→ **PROVIDED DATA**:
◇ ◇ ◇

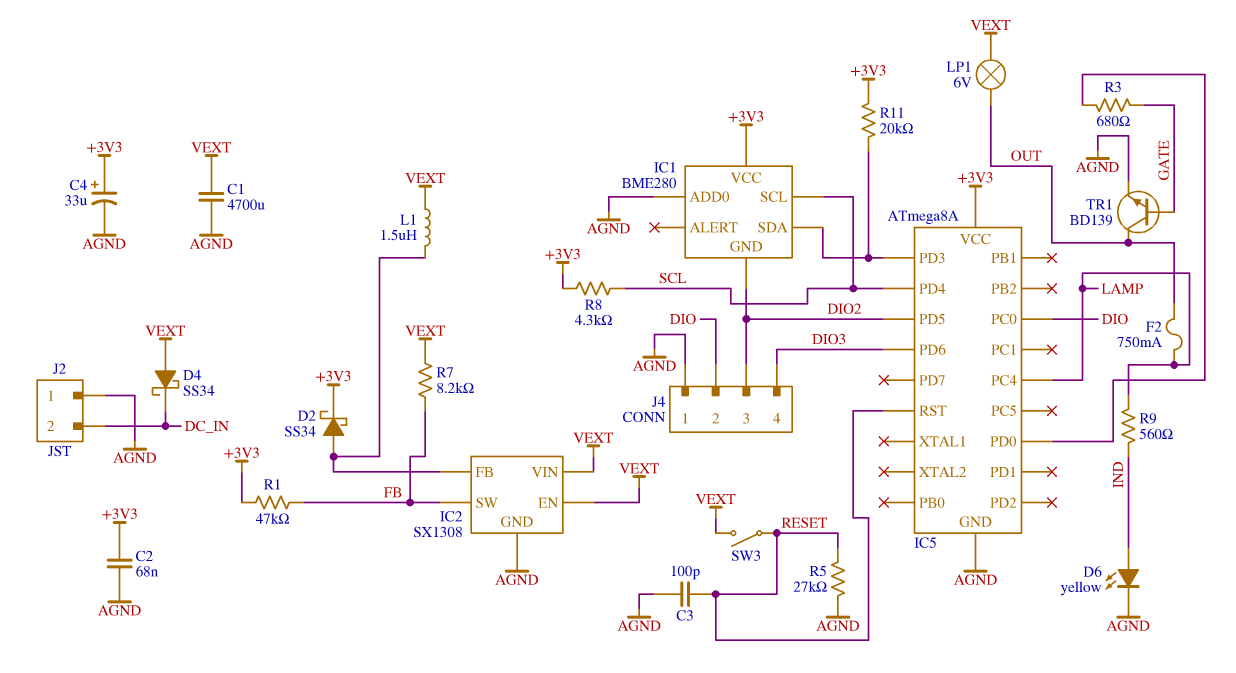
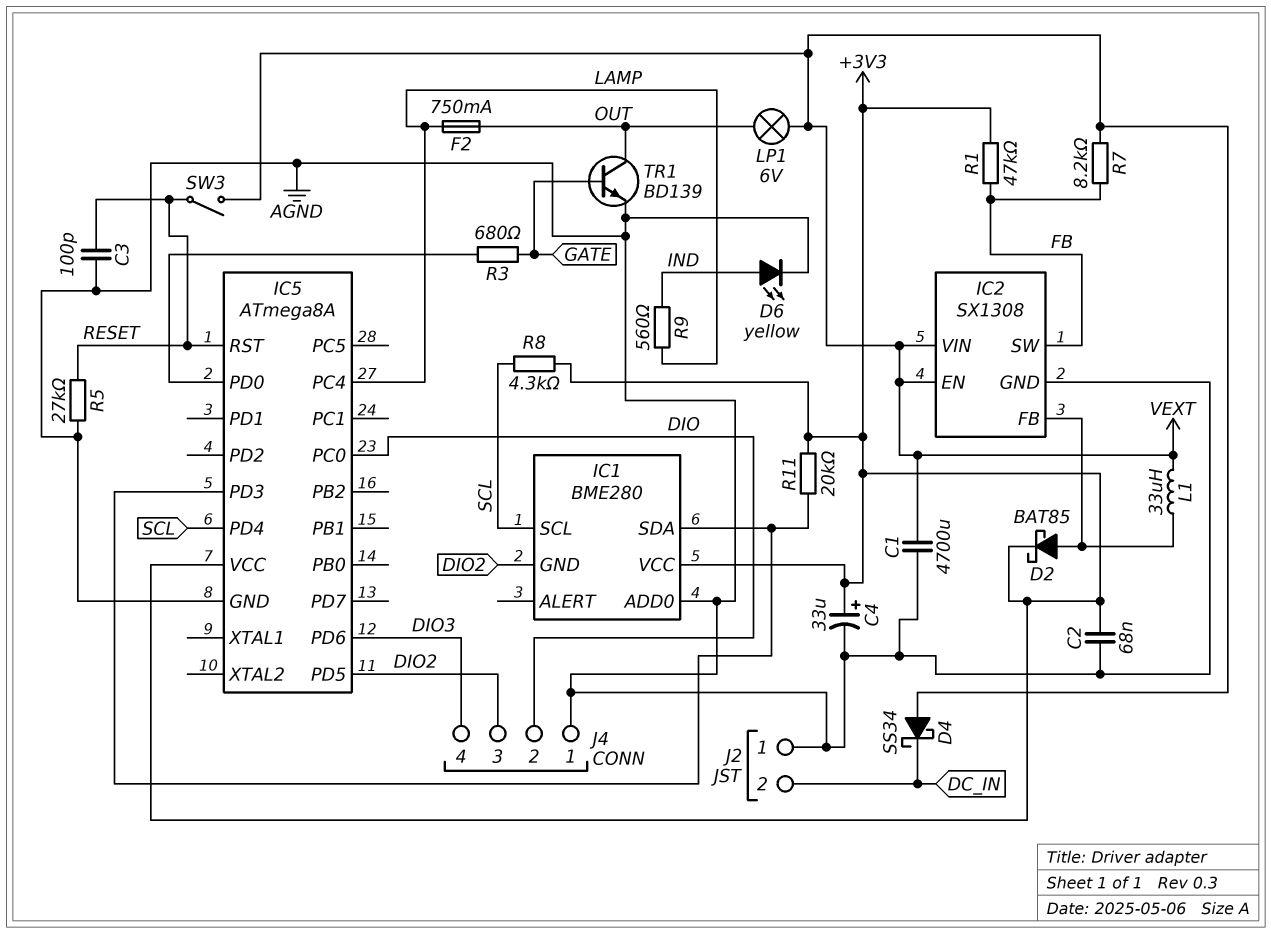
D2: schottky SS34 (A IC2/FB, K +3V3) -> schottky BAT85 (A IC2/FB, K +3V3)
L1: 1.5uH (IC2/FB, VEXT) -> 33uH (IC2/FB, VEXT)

◇ ◇ ◇

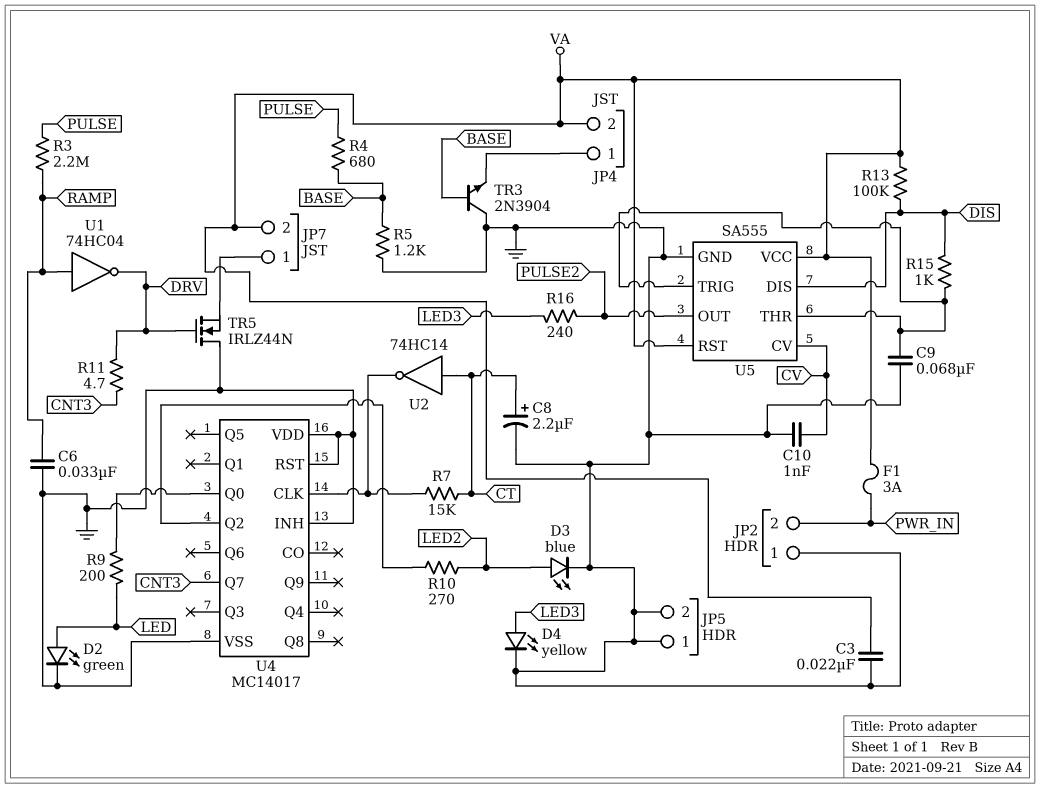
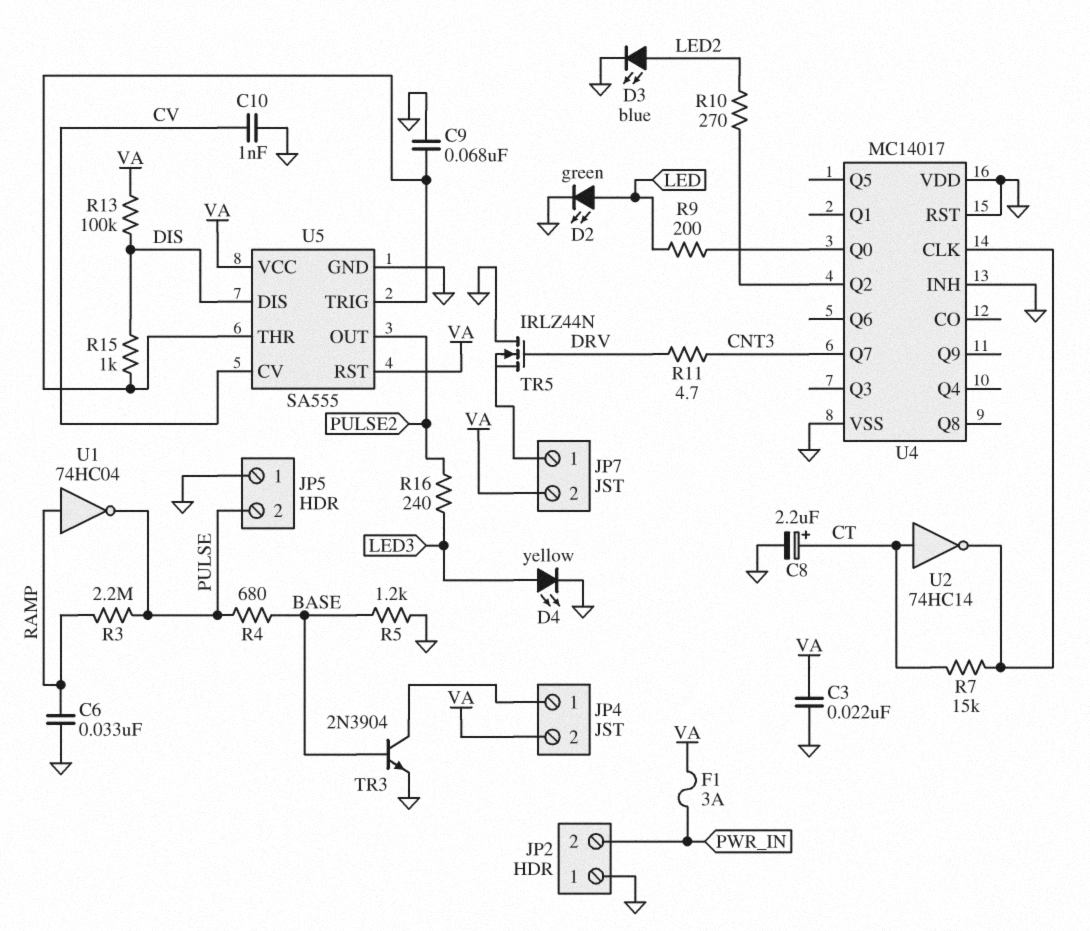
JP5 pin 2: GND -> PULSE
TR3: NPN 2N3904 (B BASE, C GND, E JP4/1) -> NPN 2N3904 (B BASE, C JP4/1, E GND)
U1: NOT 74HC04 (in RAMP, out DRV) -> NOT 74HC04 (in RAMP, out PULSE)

◇ ◇ ◇

→ **PROBLEM DESCRIPTION**: The word "PULSE": say how many lines of the records hold it, and give nothing but the number.

→ **SOLUTION BELOW**: 2